TASK BRIEF ::
Produce a verbatim copy of the records, and keep the images out of it.

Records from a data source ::
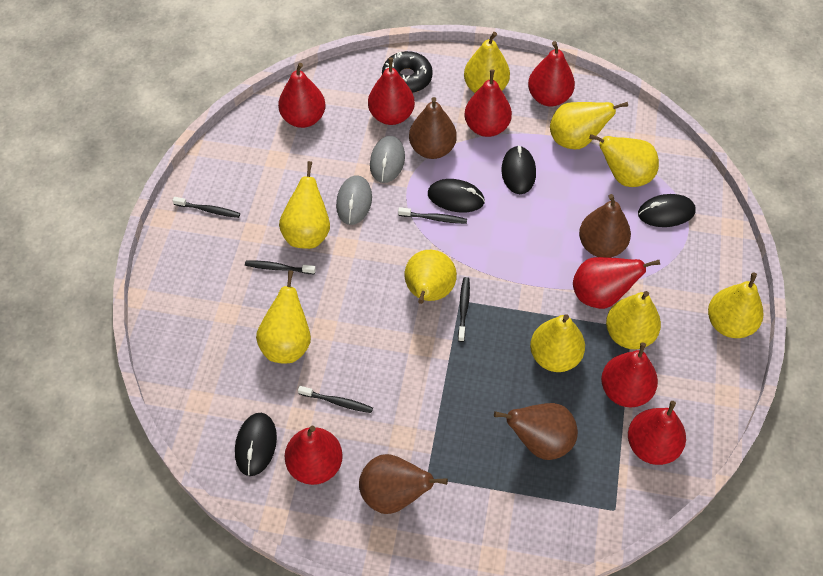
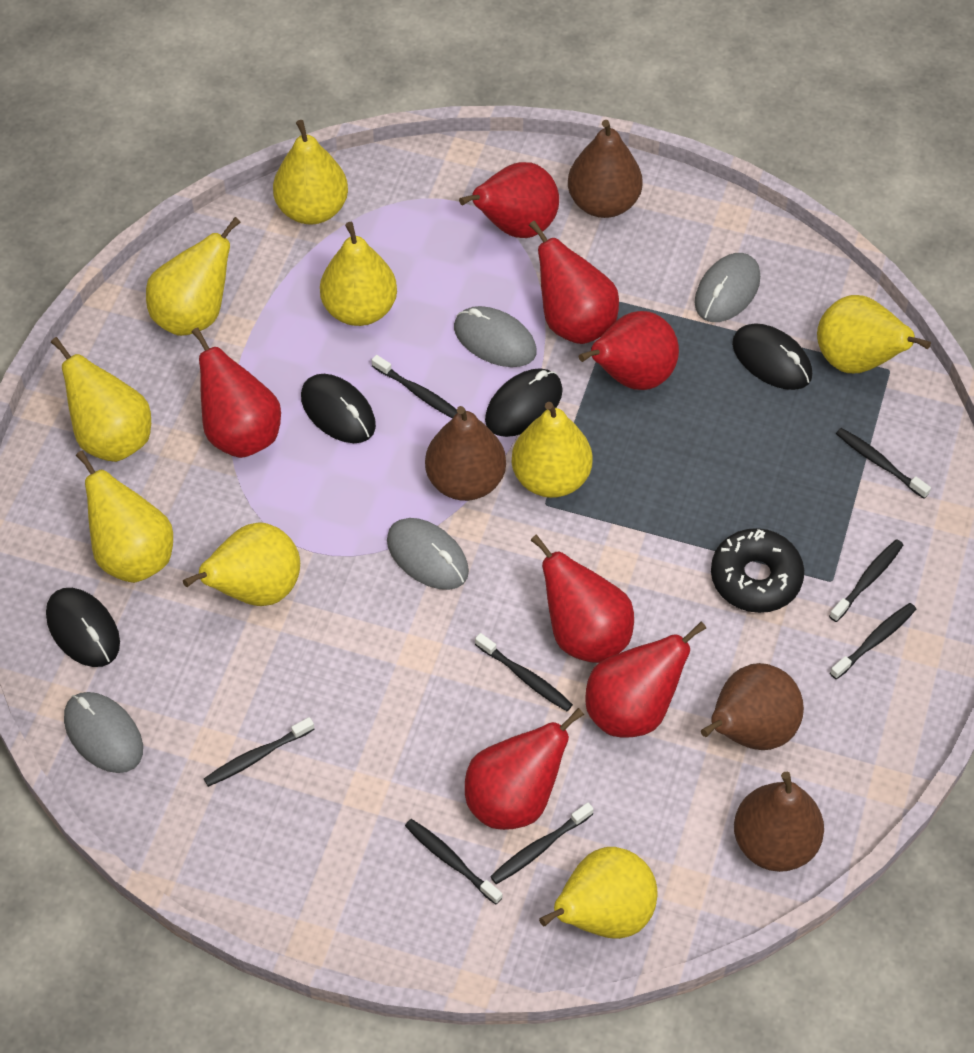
black toothbrush: 5 -> 8
grey mouse: 2 -> 4
red pear: 8 -> 7

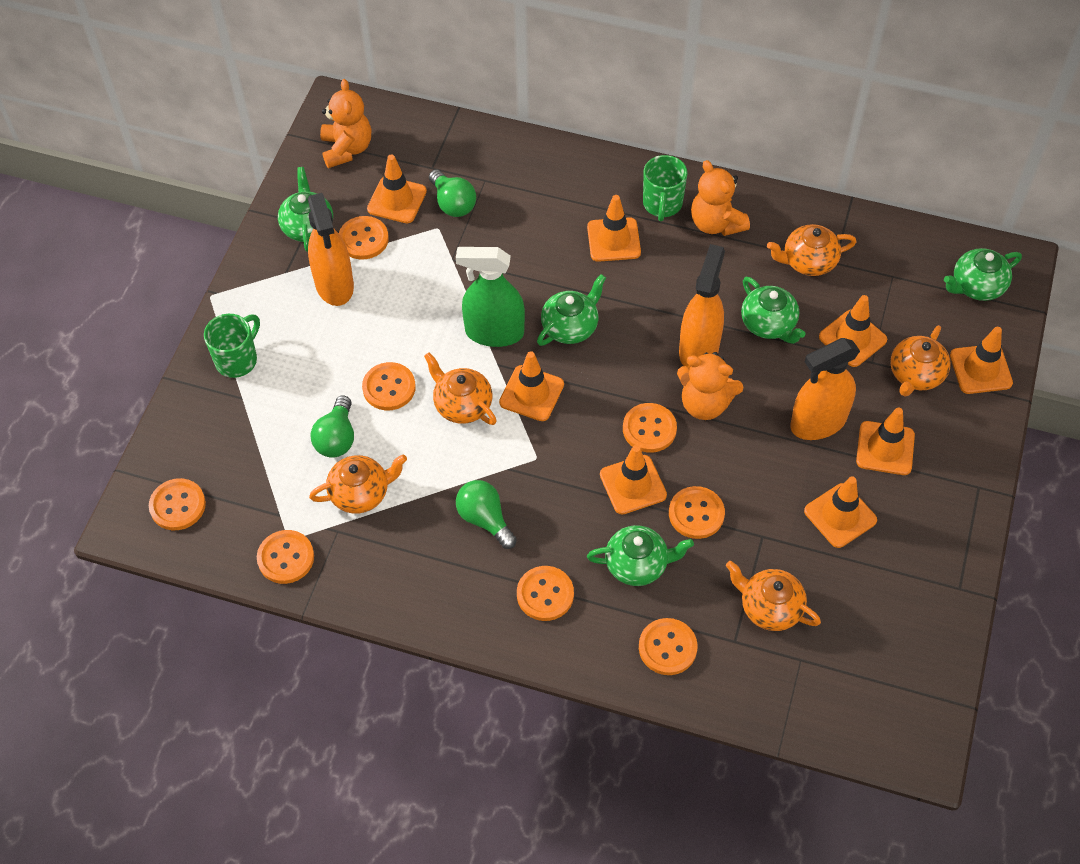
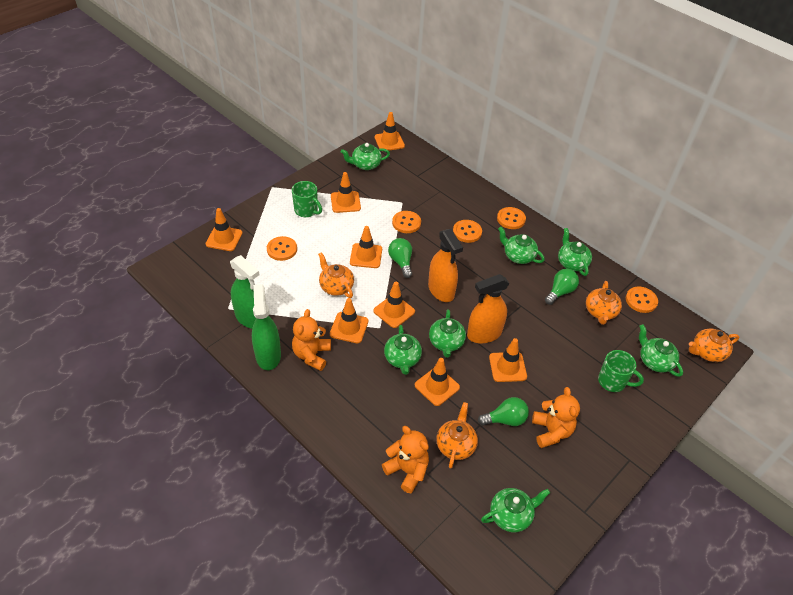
green spray bottle: 1 -> 2
green teapot: 5 -> 7
orange button: 8 -> 5
orange spray bottle: 3 -> 2
orange teapot: 5 -> 4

RESPONSE FOR THIS EXERCISE ::
black toothbrush: 5 -> 8
grey mouse: 2 -> 4
red pear: 8 -> 7

green spray bottle: 1 -> 2
green teapot: 5 -> 7
orange button: 8 -> 5
orange spray bottle: 3 -> 2
orange teapot: 5 -> 4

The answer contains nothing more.